[Start of section]

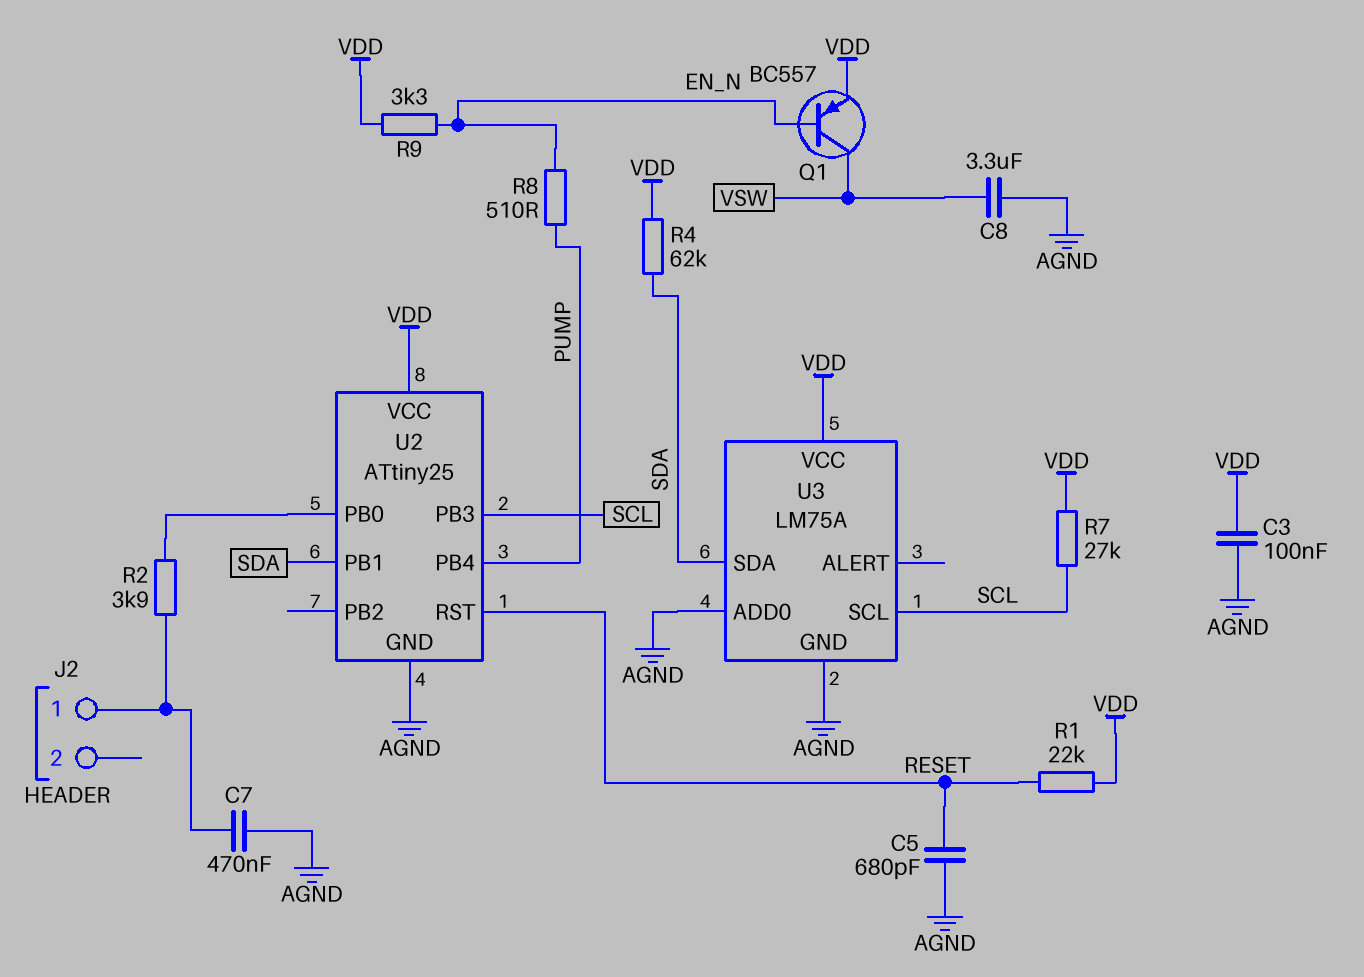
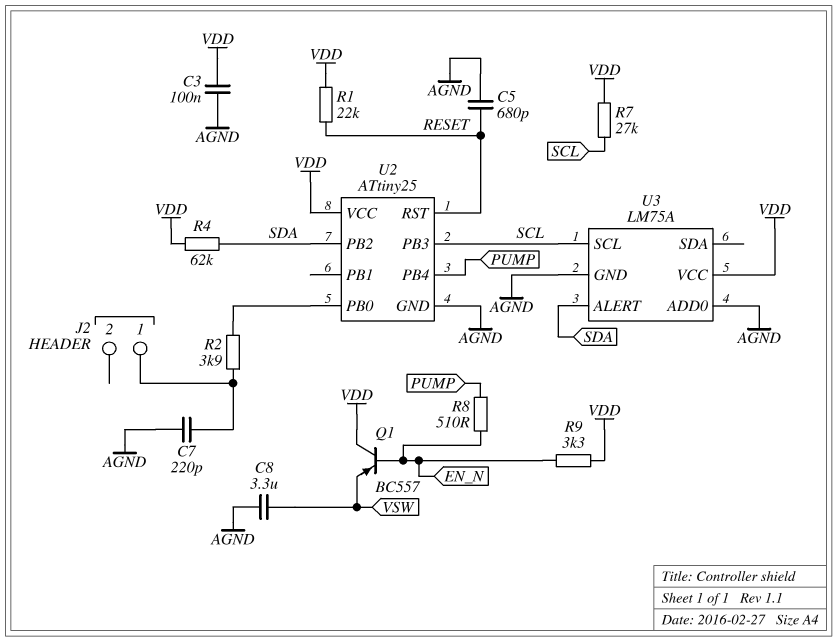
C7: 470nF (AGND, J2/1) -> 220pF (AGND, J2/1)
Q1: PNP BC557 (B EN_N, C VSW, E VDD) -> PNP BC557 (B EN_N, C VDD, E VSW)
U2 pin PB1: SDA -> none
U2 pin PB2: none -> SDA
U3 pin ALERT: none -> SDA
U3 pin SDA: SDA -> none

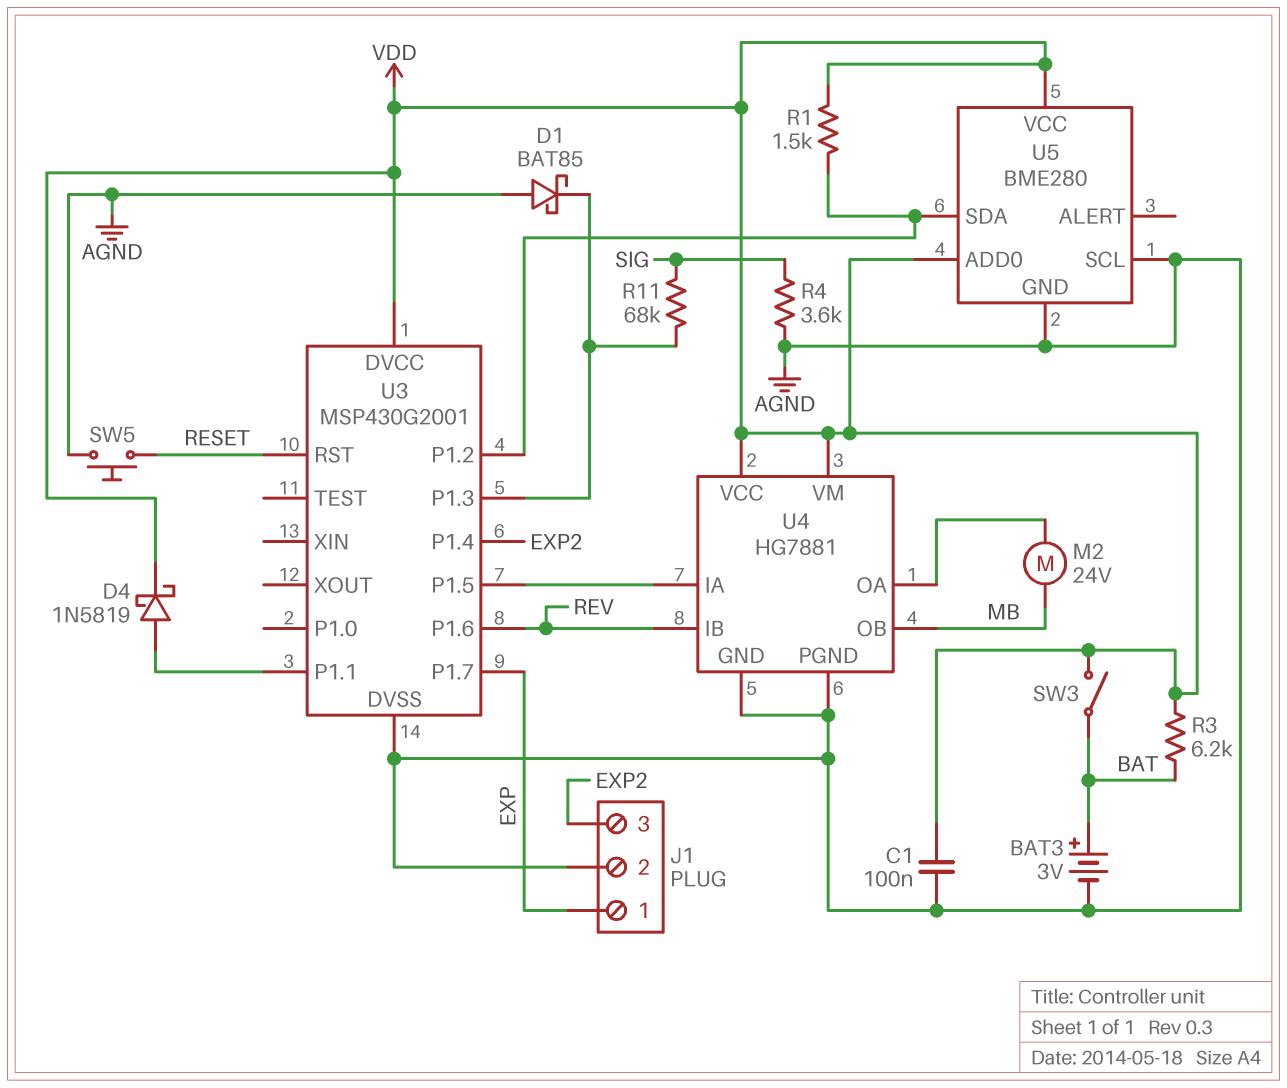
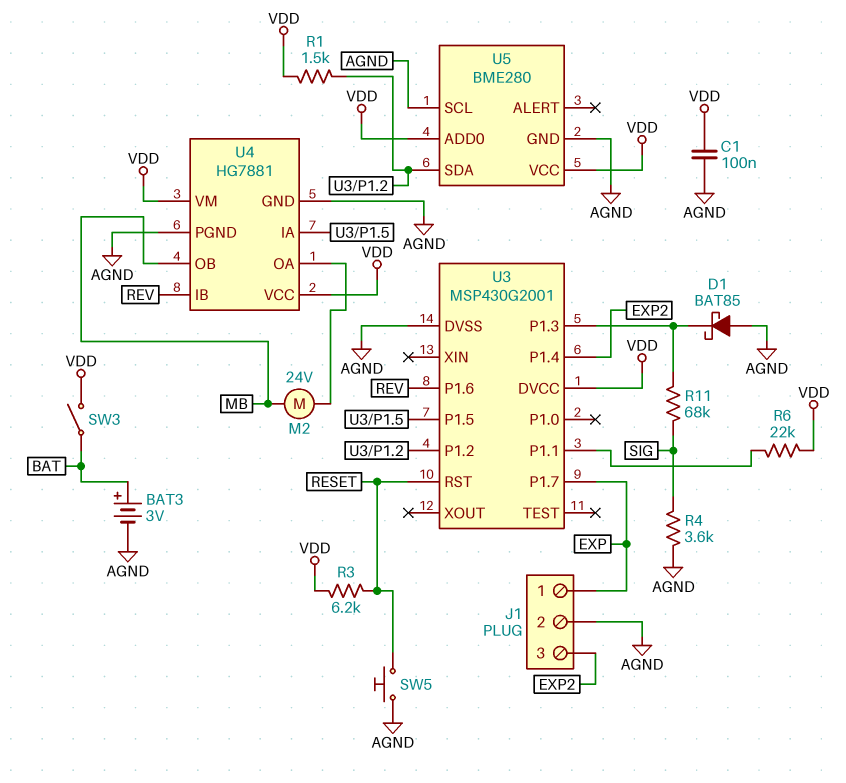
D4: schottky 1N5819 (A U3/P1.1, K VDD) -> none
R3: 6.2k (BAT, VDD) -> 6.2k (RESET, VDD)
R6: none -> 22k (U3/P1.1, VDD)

[End of section]

* **Work item**
Write only the number of lines in the data above that include "none".

* **Output for this exercise**
6